*GIVEN MATERIAL*
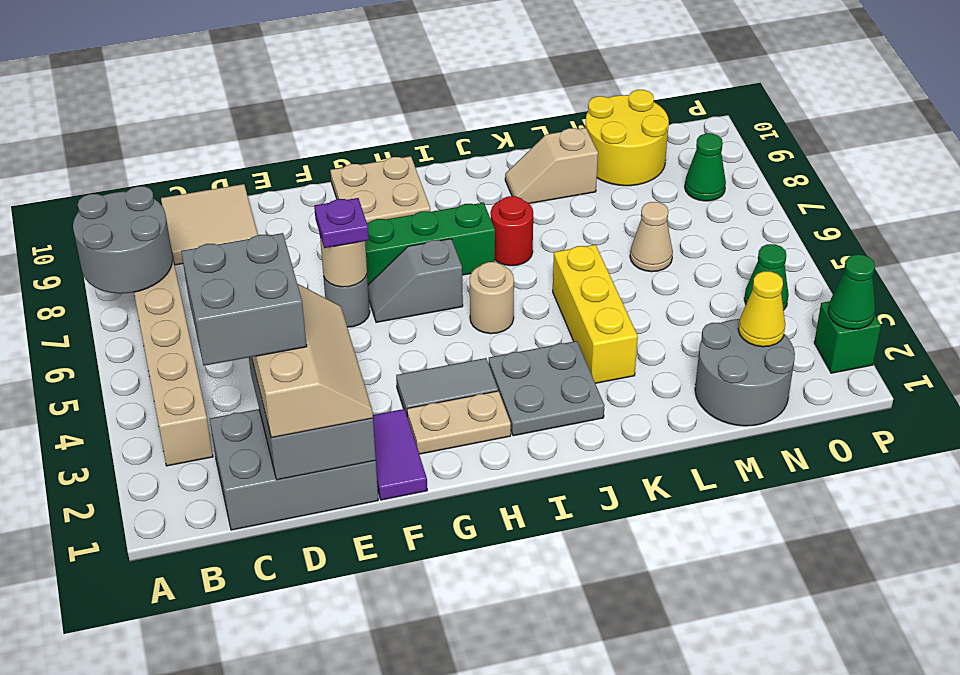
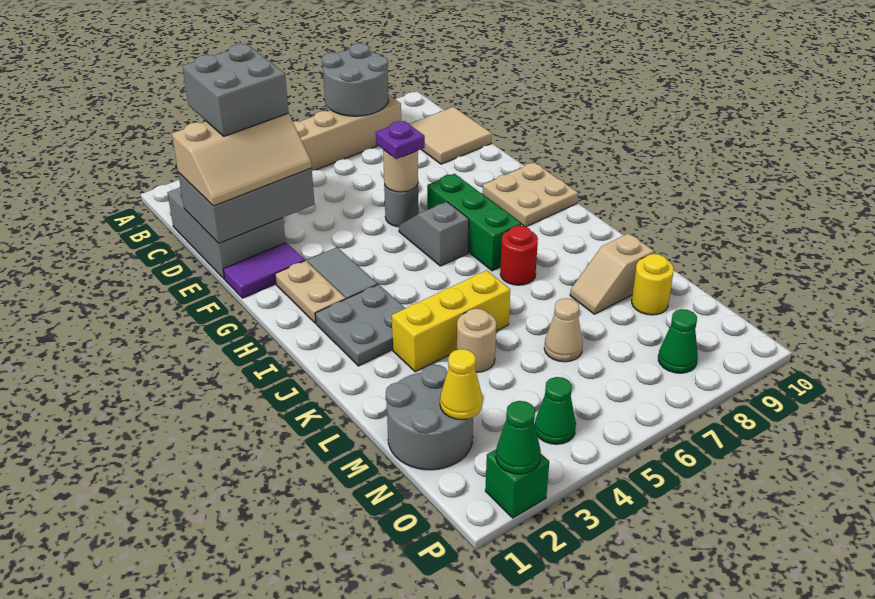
tan round brick I5 level 1 -> tan round brick L4 level 1
tan slope K9:L9 level 1 top L -> tan slope L8:L9 level 1 top 9
yellow round brick M9:N10 level 1 -> yellow round brick M9 level 1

*ASSIGNMENT*
The expected result is every line above containing the string "brick".

*SOLUTION TO THE EXERCISE*
tan round brick I5 level 1 -> tan round brick L4 level 1
yellow round brick M9:N10 level 1 -> yellow round brick M9 level 1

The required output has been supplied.